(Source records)
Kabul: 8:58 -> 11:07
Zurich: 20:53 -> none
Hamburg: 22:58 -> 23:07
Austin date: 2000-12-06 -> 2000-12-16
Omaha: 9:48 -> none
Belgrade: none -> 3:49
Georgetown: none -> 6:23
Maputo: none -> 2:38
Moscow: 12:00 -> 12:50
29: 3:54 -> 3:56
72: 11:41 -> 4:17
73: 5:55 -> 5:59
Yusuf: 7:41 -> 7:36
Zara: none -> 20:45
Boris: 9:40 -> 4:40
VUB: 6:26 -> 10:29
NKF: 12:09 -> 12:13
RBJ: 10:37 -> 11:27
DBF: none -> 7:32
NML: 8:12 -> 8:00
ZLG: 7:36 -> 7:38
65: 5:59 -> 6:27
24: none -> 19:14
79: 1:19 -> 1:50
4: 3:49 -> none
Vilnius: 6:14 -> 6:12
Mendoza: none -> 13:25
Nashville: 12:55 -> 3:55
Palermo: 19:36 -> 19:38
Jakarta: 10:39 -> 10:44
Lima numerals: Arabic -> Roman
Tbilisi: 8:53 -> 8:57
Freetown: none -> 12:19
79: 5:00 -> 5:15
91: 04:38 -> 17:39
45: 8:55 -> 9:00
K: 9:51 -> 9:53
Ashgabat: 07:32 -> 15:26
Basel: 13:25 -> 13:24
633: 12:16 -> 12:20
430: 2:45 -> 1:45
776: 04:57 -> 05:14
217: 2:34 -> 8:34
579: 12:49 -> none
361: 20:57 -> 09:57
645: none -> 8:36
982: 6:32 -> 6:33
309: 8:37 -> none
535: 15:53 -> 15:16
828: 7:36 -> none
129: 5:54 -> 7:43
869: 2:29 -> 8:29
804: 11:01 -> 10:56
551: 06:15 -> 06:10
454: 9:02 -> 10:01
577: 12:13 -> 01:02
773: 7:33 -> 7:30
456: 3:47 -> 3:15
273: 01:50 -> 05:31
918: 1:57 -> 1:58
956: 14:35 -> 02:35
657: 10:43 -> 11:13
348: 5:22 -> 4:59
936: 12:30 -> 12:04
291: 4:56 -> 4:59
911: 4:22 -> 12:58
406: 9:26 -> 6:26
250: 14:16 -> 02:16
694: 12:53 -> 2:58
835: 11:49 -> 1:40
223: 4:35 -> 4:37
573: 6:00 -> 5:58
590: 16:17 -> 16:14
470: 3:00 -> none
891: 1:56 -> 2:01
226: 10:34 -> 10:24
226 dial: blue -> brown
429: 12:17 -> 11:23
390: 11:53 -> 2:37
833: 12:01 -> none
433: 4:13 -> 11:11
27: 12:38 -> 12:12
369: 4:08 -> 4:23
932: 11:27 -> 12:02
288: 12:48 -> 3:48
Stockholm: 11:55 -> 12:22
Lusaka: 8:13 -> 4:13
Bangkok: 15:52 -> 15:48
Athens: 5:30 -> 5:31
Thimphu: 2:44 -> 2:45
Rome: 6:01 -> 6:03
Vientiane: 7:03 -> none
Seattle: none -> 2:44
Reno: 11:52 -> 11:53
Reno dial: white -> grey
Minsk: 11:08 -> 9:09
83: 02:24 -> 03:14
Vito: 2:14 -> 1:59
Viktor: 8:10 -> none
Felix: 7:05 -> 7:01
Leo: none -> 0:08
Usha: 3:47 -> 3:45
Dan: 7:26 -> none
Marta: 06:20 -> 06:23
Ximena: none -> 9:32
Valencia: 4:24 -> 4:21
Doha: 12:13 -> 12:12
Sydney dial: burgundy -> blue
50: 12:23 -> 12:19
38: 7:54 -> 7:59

* WORK INSTRUCTIONS: Quote every one of the lines above word for word.

* ANSWER IN FULL:
Kabul: 8:58 -> 11:07
Zurich: 20:53 -> none
Hamburg: 22:58 -> 23:07
Austin date: 2000-12-06 -> 2000-12-16
Omaha: 9:48 -> none
Belgrade: none -> 3:49
Georgetown: none -> 6:23
Maputo: none -> 2:38
Moscow: 12:00 -> 12:50
29: 3:54 -> 3:56
72: 11:41 -> 4:17
73: 5:55 -> 5:59
Yusuf: 7:41 -> 7:36
Zara: none -> 20:45
Boris: 9:40 -> 4:40
VUB: 6:26 -> 10:29
NKF: 12:09 -> 12:13
RBJ: 10:37 -> 11:27
DBF: none -> 7:32
NML: 8:12 -> 8:00
ZLG: 7:36 -> 7:38
65: 5:59 -> 6:27
24: none -> 19:14
79: 1:19 -> 1:50
4: 3:49 -> none
Vilnius: 6:14 -> 6:12
Mendoza: none -> 13:25
Nashville: 12:55 -> 3:55
Palermo: 19:36 -> 19:38
Jakarta: 10:39 -> 10:44
Lima numerals: Arabic -> Roman
Tbilisi: 8:53 -> 8:57
Freetown: none -> 12:19
79: 5:00 -> 5:15
91: 04:38 -> 17:39
45: 8:55 -> 9:00
K: 9:51 -> 9:53
Ashgabat: 07:32 -> 15:26
Basel: 13:25 -> 13:24
633: 12:16 -> 12:20
430: 2:45 -> 1:45
776: 04:57 -> 05:14
217: 2:34 -> 8:34
579: 12:49 -> none
361: 20:57 -> 09:57
645: none -> 8:36
982: 6:32 -> 6:33
309: 8:37 -> none
535: 15:53 -> 15:16
828: 7:36 -> none
129: 5:54 -> 7:43
869: 2:29 -> 8:29
804: 11:01 -> 10:56
551: 06:15 -> 06:10
454: 9:02 -> 10:01
577: 12:13 -> 01:02
773: 7:33 -> 7:30
456: 3:47 -> 3:15
273: 01:50 -> 05:31
918: 1:57 -> 1:58
956: 14:35 -> 02:35
657: 10:43 -> 11:13
348: 5:22 -> 4:59
936: 12:30 -> 12:04
291: 4:56 -> 4:59
911: 4:22 -> 12:58
406: 9:26 -> 6:26
250: 14:16 -> 02:16
694: 12:53 -> 2:58
835: 11:49 -> 1:40
223: 4:35 -> 4:37
573: 6:00 -> 5:58
590: 16:17 -> 16:14
470: 3:00 -> none
891: 1:56 -> 2:01
226: 10:34 -> 10:24
226 dial: blue -> brown
429: 12:17 -> 11:23
390: 11:53 -> 2:37
833: 12:01 -> none
433: 4:13 -> 11:11
27: 12:38 -> 12:12
369: 4:08 -> 4:23
932: 11:27 -> 12:02
288: 12:48 -> 3:48
Stockholm: 11:55 -> 12:22
Lusaka: 8:13 -> 4:13
Bangkok: 15:52 -> 15:48
Athens: 5:30 -> 5:31
Thimphu: 2:44 -> 2:45
Rome: 6:01 -> 6:03
Vientiane: 7:03 -> none
Seattle: none -> 2:44
Reno: 11:52 -> 11:53
Reno dial: white -> grey
Minsk: 11:08 -> 9:09
83: 02:24 -> 03:14
Vito: 2:14 -> 1:59
Viktor: 8:10 -> none
Felix: 7:05 -> 7:01
Leo: none -> 0:08
Usha: 3:47 -> 3:45
Dan: 7:26 -> none
Marta: 06:20 -> 06:23
Ximena: none -> 9:32
Valencia: 4:24 -> 4:21
Doha: 12:13 -> 12:12
Sydney dial: burgundy -> blue
50: 12:23 -> 12:19
38: 7:54 -> 7:59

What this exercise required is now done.